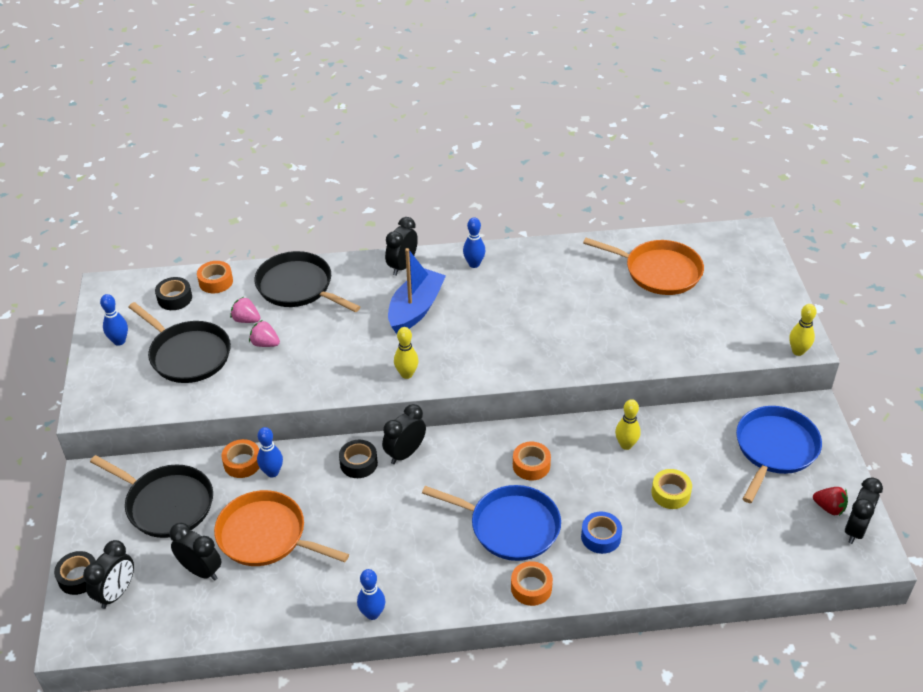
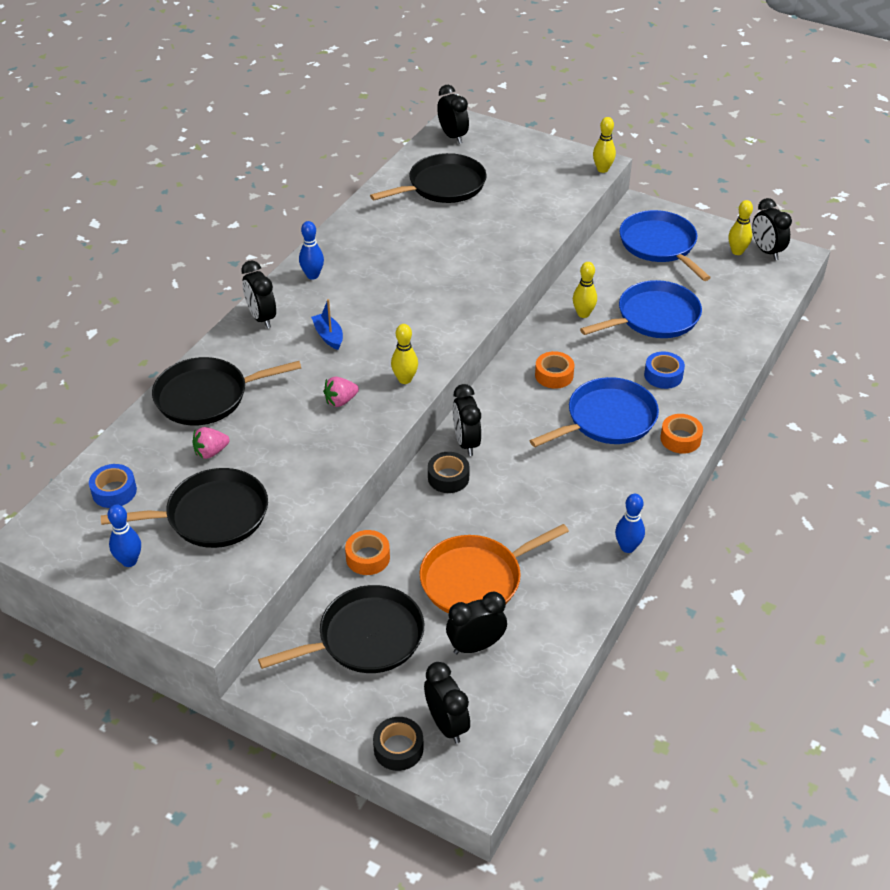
camera: 55 degrees left, 0 degrees up
(174, 298) = (114, 491): black tape -> blue tape
(216, 281) = (127, 450): orange tape -> none
(265, 344) = (260, 453): pink strawberry -> pink strawberry (340, 401)
(272, 472) = (401, 541): blue bowling pin -> none
(416, 309) = (328, 336): blue boat -> blue boat, size x0.52
(658, 271) = (443, 186): orange pan -> black pan
(670, 493) = (654, 317): yellow tape -> blue pan
(730, 242) = (453, 136): none -> black clock
(829, 508) = (737, 251): red strawberry -> yellow bowling pin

Work request:
How many lines of the data hold the string "none"? Reply with the number alone.

Answer to this task:
3